> **TASK REQUIREMENTS**
Show every line of the records below that contains the word "orange".

> **INPUT**
=== Section Start ===
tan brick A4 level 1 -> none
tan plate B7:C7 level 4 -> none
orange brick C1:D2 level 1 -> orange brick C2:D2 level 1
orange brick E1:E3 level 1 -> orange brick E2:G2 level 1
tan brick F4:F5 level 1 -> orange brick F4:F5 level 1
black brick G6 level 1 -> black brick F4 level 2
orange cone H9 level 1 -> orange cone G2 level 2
=== Section End ===
=== Section Start ===
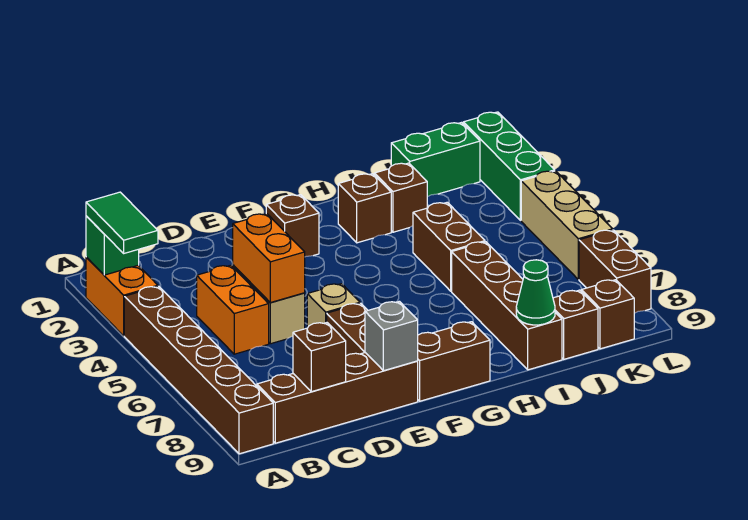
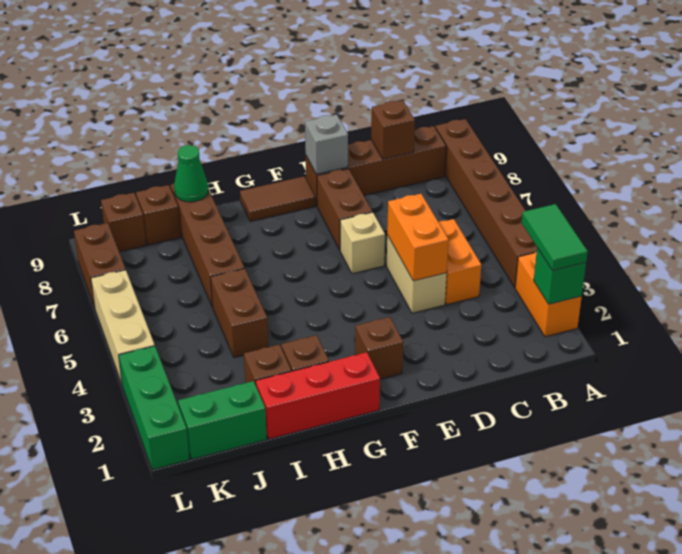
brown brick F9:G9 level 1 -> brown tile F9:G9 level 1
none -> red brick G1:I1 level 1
=== Section End ===
> **TASK ANSWER**
orange brick C1:D2 level 1 -> orange brick C2:D2 level 1
orange brick E1:E3 level 1 -> orange brick E2:G2 level 1
tan brick F4:F5 level 1 -> orange brick F4:F5 level 1
orange cone H9 level 1 -> orange cone G2 level 2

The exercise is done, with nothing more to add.